== STATED TASK ==
Which lines in the records contain the string "kern"? Find each one and copy it in full.

== DATASET ENTRIES ==
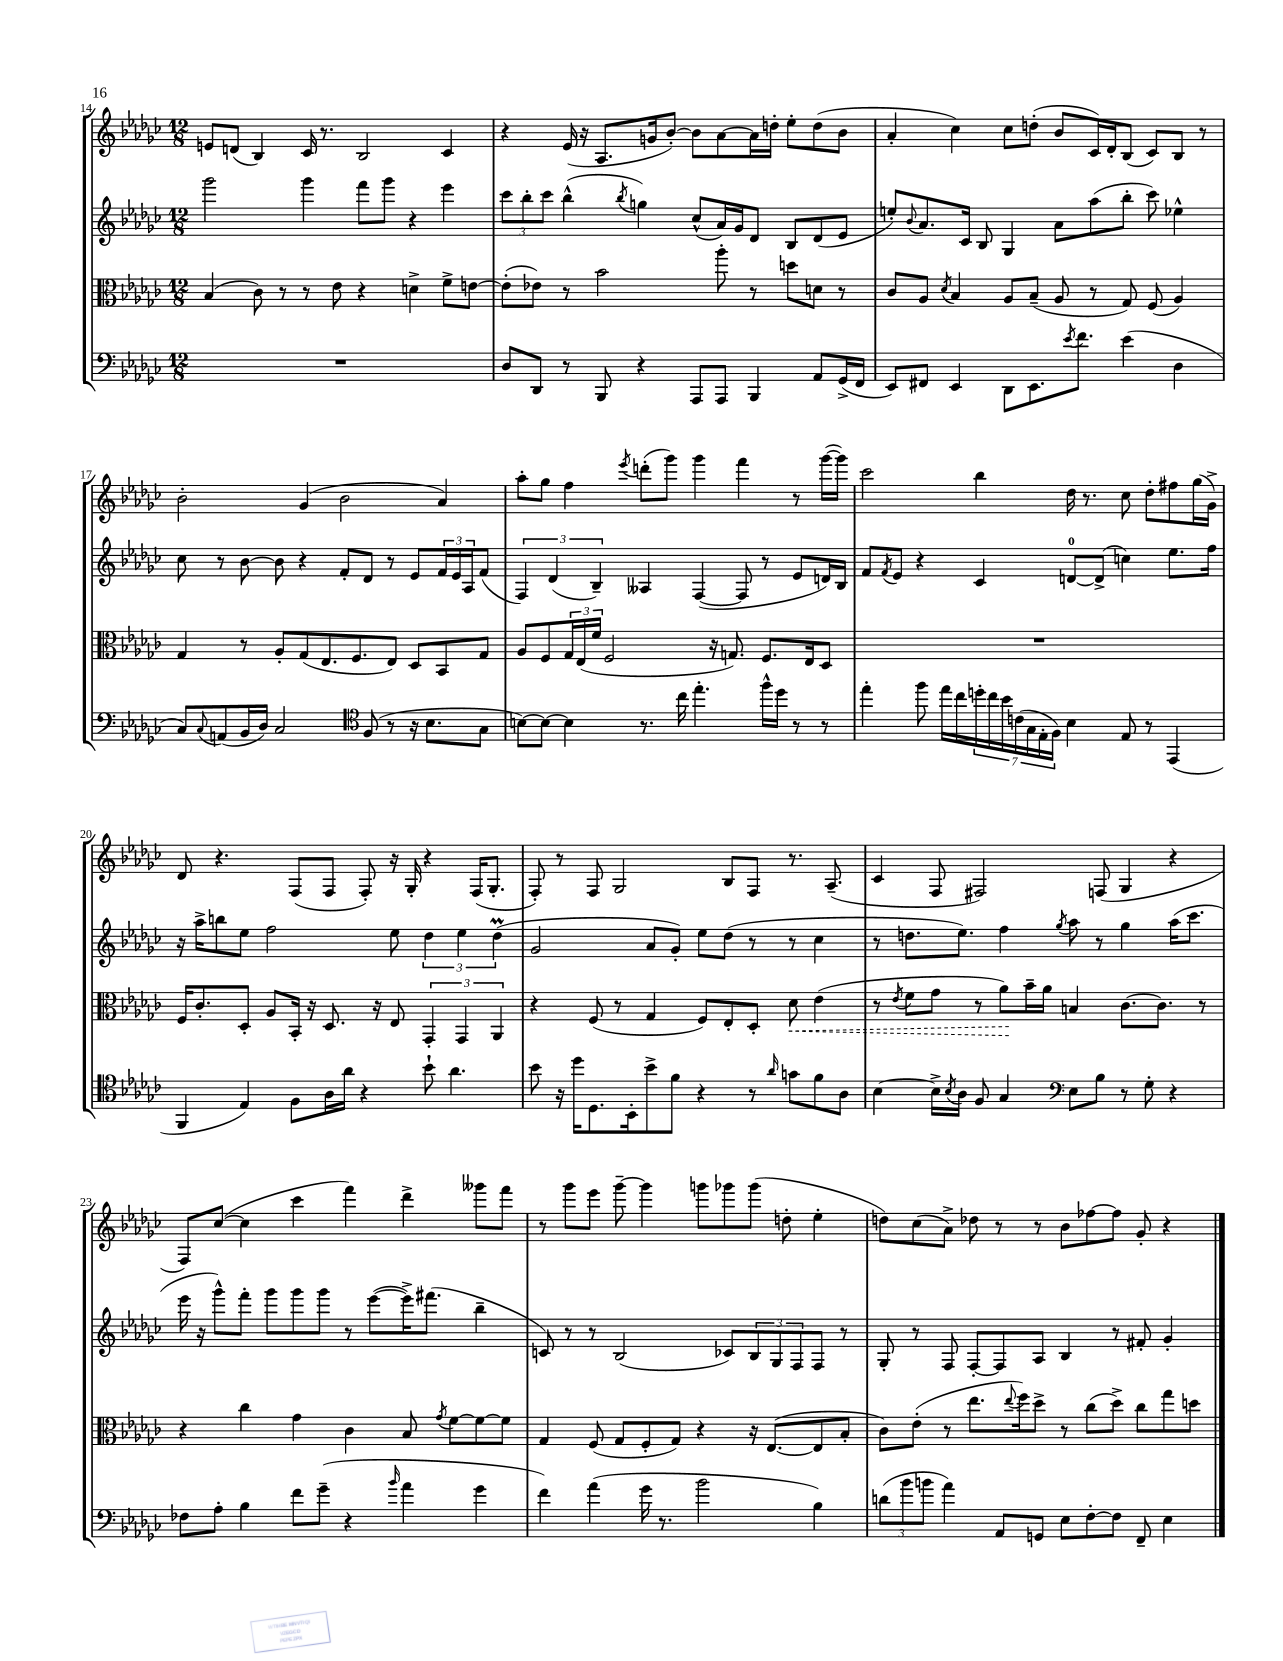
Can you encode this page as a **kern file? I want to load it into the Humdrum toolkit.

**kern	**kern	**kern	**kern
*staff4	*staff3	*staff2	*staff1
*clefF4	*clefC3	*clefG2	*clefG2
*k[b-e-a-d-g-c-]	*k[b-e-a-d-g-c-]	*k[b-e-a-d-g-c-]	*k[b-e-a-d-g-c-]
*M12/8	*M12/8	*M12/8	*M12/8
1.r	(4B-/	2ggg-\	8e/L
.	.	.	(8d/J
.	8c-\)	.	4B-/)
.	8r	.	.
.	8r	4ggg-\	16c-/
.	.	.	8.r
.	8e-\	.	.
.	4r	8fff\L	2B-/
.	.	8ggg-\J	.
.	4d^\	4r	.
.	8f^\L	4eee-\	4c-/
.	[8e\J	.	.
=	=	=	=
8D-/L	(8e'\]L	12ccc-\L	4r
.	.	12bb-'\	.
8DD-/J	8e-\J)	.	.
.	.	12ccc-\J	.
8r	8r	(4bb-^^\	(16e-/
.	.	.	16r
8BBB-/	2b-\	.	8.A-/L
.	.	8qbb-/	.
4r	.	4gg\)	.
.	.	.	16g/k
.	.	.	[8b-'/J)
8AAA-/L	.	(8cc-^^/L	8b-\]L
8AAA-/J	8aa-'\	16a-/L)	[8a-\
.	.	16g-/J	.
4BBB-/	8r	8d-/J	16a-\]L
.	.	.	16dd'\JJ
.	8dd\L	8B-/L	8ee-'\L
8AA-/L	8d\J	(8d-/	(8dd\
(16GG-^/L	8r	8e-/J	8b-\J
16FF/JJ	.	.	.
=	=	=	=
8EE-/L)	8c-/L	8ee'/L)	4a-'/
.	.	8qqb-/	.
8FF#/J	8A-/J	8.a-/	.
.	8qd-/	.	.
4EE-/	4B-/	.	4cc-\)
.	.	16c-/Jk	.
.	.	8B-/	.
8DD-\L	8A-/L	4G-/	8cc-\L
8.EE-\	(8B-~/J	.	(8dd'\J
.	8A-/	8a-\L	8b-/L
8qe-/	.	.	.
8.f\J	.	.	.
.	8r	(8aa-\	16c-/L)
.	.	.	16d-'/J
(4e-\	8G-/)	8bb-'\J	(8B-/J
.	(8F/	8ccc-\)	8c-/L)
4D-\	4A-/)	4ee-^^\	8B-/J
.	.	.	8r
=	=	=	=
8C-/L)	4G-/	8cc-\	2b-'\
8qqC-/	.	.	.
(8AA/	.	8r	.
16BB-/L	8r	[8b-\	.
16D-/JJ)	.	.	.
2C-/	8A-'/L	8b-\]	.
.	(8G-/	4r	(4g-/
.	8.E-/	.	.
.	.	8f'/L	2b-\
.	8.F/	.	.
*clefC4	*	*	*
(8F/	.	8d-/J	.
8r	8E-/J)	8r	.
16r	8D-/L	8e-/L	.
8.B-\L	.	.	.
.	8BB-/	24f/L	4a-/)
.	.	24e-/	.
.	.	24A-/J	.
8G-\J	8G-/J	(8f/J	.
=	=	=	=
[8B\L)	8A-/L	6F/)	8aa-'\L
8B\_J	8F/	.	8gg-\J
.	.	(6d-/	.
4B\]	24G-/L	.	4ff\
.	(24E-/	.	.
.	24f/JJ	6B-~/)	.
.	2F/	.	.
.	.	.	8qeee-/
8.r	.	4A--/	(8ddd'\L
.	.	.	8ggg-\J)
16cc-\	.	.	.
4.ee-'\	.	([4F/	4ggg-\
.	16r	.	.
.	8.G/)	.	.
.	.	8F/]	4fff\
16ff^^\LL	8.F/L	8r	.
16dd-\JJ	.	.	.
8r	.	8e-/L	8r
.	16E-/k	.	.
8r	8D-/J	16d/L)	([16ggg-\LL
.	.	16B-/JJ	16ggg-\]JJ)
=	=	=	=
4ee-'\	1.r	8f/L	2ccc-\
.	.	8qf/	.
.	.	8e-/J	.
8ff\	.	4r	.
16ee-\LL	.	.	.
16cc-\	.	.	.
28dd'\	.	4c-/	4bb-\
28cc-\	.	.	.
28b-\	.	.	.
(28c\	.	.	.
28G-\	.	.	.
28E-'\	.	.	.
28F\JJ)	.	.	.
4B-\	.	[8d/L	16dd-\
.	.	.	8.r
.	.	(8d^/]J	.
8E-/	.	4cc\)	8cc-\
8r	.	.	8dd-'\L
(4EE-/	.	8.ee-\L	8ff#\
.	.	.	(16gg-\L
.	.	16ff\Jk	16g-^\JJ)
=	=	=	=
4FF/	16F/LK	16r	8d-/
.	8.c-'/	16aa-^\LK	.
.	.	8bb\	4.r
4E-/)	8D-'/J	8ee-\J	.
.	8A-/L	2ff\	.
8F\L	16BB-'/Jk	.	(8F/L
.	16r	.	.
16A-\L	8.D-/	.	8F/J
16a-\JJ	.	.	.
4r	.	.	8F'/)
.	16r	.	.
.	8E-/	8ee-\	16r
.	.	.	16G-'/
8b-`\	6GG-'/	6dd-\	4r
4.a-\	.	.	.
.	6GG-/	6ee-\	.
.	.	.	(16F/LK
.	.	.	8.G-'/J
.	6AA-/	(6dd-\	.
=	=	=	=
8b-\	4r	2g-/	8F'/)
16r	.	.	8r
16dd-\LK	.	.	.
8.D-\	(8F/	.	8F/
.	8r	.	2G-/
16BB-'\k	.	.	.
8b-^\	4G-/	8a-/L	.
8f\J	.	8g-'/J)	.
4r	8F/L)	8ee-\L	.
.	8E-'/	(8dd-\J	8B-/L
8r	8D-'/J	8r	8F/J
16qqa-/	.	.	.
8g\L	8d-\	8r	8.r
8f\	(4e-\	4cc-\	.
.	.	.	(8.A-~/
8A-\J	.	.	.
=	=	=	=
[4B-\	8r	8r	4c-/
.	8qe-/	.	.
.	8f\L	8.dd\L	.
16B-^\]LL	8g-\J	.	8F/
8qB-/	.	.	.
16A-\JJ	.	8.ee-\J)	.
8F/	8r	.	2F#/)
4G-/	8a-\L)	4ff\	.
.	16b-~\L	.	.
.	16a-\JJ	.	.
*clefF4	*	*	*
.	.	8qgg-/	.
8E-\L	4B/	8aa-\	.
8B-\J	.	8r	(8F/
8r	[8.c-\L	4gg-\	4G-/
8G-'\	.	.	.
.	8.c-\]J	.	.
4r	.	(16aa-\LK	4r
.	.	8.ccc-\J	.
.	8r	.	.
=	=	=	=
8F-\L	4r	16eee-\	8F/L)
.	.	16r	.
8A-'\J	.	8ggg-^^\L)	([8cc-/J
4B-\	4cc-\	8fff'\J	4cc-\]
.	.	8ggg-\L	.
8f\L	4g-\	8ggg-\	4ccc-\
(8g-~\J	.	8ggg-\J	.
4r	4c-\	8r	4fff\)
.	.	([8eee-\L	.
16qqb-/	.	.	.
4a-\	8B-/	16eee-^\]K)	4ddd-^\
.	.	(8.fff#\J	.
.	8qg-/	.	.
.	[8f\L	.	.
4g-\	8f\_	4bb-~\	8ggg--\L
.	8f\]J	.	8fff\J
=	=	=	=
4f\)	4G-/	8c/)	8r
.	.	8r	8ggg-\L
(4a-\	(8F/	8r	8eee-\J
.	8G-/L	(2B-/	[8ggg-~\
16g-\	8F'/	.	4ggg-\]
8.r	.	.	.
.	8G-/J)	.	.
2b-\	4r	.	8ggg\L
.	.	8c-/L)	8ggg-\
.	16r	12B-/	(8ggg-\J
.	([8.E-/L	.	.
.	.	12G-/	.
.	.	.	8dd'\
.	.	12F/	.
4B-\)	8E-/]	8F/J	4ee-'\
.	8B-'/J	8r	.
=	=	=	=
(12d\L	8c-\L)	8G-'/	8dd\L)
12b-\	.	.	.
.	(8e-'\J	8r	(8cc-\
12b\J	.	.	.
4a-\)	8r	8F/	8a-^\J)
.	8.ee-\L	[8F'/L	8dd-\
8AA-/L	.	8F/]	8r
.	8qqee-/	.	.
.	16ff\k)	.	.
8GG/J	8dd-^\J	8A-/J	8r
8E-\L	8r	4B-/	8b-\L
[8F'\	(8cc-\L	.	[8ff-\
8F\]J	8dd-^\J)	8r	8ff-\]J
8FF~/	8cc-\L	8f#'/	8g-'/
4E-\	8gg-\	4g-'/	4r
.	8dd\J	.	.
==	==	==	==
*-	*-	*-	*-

== WRITTEN RESPONSE ==
Can you encode this page as a **kern file? I want to load it into the Humdrum toolkit.
**kern	**kern	**kern	**kern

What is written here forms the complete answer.